Stored items from a collection:
Segment Open
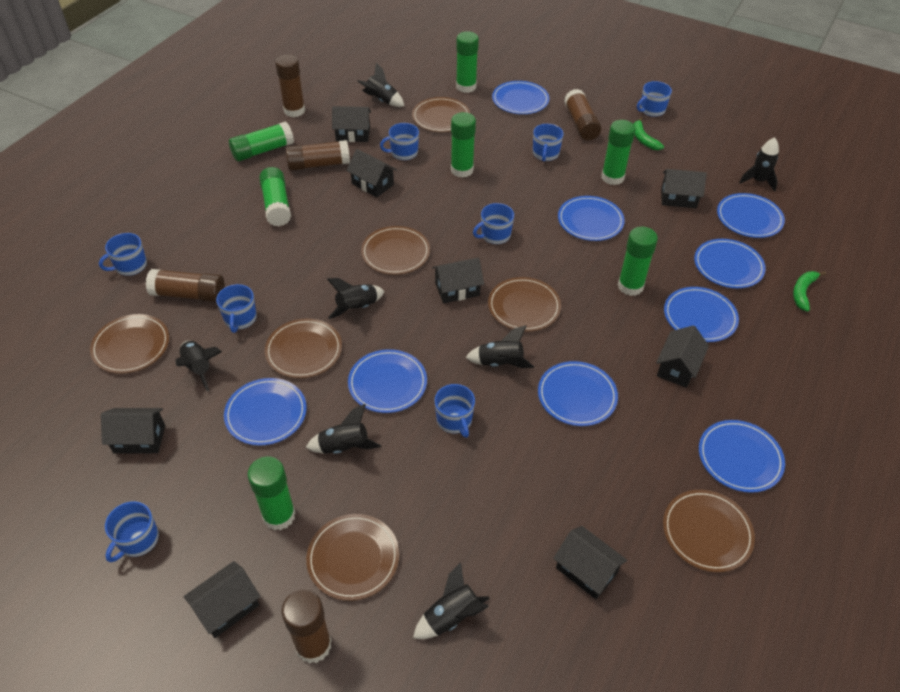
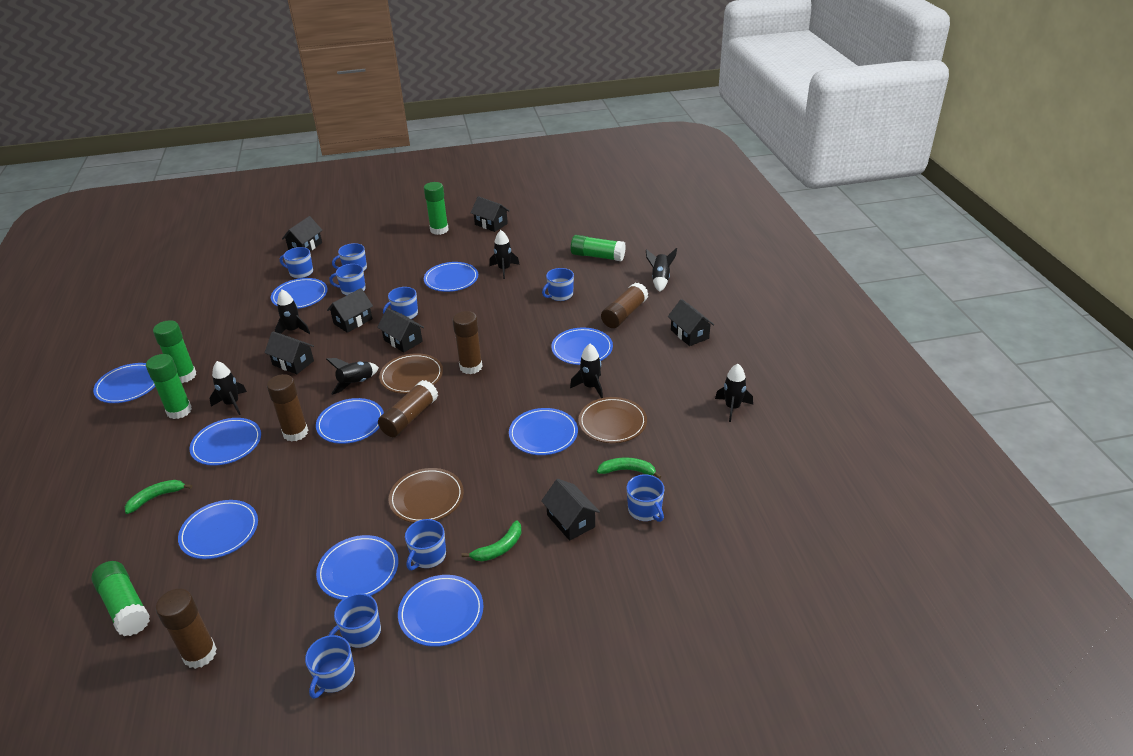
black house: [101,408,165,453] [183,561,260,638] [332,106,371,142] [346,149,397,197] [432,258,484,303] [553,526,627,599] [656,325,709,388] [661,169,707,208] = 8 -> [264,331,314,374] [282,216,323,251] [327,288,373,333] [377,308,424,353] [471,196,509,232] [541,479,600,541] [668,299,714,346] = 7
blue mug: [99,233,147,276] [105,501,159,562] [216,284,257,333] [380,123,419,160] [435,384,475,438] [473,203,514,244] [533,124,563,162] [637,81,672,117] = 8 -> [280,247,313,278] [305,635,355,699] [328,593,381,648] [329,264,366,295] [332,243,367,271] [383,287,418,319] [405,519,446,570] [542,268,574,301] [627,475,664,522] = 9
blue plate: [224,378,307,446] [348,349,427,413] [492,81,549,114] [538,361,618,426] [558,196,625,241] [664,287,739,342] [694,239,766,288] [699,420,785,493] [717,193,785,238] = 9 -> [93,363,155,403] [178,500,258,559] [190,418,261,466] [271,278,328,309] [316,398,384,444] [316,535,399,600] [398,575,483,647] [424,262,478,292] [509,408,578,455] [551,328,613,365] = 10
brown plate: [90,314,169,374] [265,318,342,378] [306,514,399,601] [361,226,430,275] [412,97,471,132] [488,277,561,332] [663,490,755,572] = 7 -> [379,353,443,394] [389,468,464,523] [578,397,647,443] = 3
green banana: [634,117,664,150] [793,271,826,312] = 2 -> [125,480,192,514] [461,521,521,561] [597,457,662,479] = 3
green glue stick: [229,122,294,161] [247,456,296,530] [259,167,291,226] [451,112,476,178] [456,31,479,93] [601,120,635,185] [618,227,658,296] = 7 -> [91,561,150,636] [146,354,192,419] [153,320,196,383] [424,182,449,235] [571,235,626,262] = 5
Segment Closed
Instruction: Your answer should be the lines of the records that include the word "blue".

Written answer:
blue mug: [99,233,147,276] [105,501,159,562] [216,284,257,333] [380,123,419,160] [435,384,475,438] [473,203,514,244] [533,124,563,162] [637,81,672,117] = 8 -> [280,247,313,278] [305,635,355,699] [328,593,381,648] [329,264,366,295] [332,243,367,271] [383,287,418,319] [405,519,446,570] [542,268,574,301] [627,475,664,522] = 9
blue plate: [224,378,307,446] [348,349,427,413] [492,81,549,114] [538,361,618,426] [558,196,625,241] [664,287,739,342] [694,239,766,288] [699,420,785,493] [717,193,785,238] = 9 -> [93,363,155,403] [178,500,258,559] [190,418,261,466] [271,278,328,309] [316,398,384,444] [316,535,399,600] [398,575,483,647] [424,262,478,292] [509,408,578,455] [551,328,613,365] = 10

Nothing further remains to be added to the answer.